*TASK OBJECTIVE*
Below are some records. Set down exactly the line holding "BLACK MUSHROOM [259" and every later line through the end, omitting the pictures.
↓↓↓
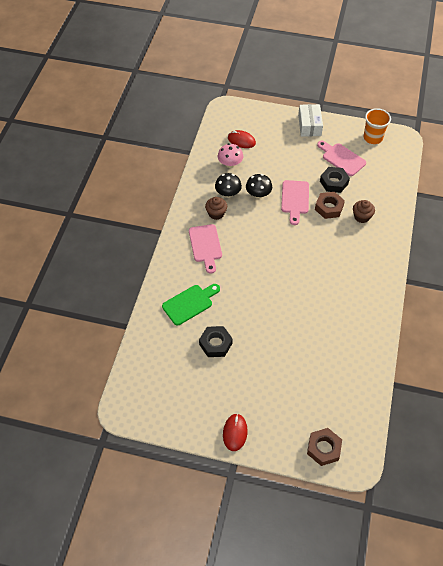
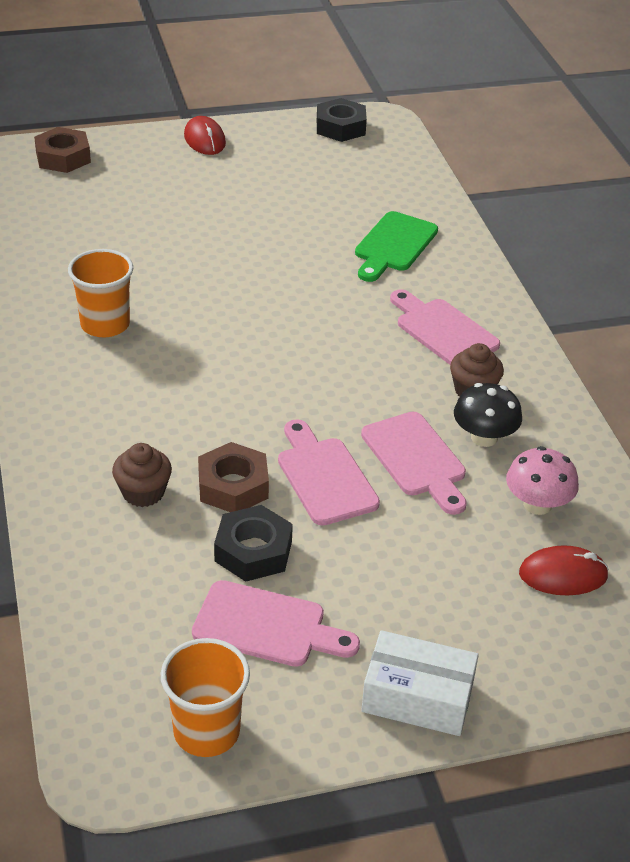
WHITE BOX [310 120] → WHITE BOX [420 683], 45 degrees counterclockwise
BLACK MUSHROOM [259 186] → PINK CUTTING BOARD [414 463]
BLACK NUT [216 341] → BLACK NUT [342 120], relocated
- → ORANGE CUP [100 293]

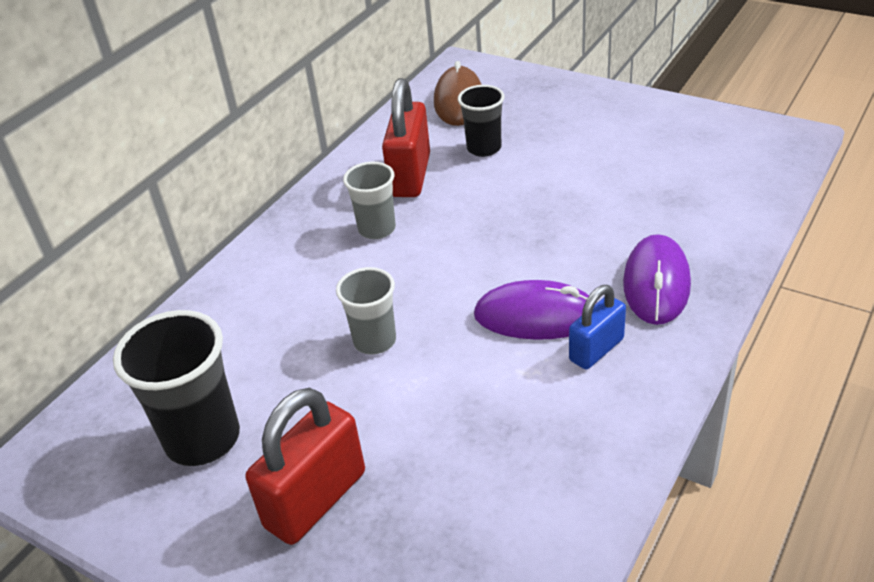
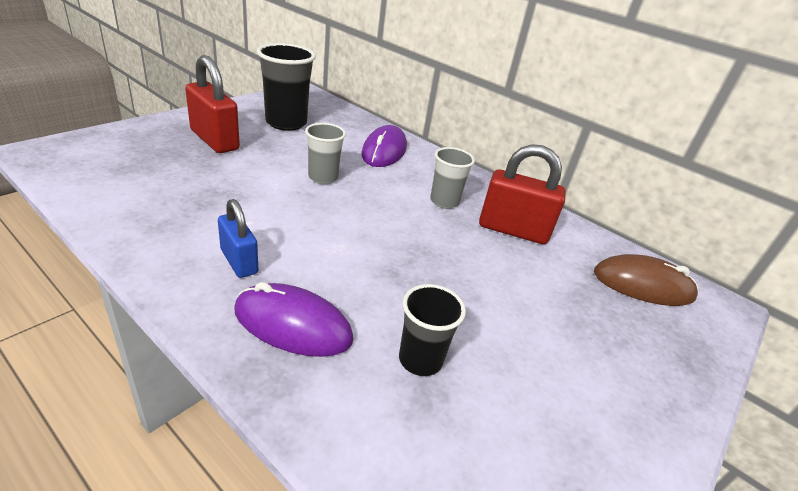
BLACK CUP [481 121] → BLACK CUP [432 330], relocated
PURPLE MOUSE [531 310] → PURPLE MOUSE [384 146], relocated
↑↑↑
*TASK RESPONSE*
BLACK MUSHROOM [259 186] → PINK CUTTING BOARD [414 463]
BLACK NUT [216 341] → BLACK NUT [342 120], relocated
- → ORANGE CUP [100 293]

BLACK CUP [481 121] → BLACK CUP [432 330], relocated
PURPLE MOUSE [531 310] → PURPLE MOUSE [384 146], relocated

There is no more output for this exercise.